[Dataset records]
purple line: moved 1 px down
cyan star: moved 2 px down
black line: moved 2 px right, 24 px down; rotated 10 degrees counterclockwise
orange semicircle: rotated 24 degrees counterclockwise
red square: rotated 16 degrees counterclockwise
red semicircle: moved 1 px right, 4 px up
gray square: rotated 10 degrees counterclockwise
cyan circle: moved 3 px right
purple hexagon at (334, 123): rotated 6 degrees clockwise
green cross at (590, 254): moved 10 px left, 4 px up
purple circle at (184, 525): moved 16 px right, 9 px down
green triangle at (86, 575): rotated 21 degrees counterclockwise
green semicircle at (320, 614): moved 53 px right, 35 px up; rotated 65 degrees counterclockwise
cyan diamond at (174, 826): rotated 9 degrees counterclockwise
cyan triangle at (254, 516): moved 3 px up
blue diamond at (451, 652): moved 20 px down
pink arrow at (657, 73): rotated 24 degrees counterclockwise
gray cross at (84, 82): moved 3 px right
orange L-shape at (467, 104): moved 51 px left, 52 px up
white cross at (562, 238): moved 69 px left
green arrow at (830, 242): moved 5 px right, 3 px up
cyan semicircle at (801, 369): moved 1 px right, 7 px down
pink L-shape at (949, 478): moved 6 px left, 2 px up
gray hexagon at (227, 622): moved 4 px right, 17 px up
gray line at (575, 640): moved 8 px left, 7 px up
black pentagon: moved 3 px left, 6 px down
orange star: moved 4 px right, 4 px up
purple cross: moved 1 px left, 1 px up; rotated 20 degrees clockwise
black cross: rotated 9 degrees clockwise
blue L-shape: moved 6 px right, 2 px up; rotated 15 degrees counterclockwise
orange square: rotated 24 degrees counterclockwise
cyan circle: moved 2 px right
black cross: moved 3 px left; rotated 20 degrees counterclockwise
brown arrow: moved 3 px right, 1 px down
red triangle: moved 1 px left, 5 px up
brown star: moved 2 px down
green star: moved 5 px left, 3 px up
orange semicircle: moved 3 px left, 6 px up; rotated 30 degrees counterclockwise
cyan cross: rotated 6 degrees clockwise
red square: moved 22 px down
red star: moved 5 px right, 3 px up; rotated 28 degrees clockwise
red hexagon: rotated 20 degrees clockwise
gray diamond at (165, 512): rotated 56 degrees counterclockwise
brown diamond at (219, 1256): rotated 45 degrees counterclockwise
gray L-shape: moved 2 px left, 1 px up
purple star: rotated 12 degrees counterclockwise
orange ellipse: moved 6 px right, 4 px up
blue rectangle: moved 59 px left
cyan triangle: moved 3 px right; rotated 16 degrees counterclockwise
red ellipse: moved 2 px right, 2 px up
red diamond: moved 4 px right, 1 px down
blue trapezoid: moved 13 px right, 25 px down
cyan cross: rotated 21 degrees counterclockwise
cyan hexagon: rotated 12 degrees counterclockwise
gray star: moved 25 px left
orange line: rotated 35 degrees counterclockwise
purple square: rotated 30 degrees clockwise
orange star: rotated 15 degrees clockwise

### Task prompt:
Return the entries above unchanged, starting at the first line and stopping after the line with "red semicircle: moved 1 px right, 4 px up".

### Task response:
purple line: moved 1 px down
cyan star: moved 2 px down
black line: moved 2 px right, 24 px down; rotated 10 degrees counterclockwise
orange semicircle: rotated 24 degrees counterclockwise
red square: rotated 16 degrees counterclockwise
red semicircle: moved 1 px right, 4 px up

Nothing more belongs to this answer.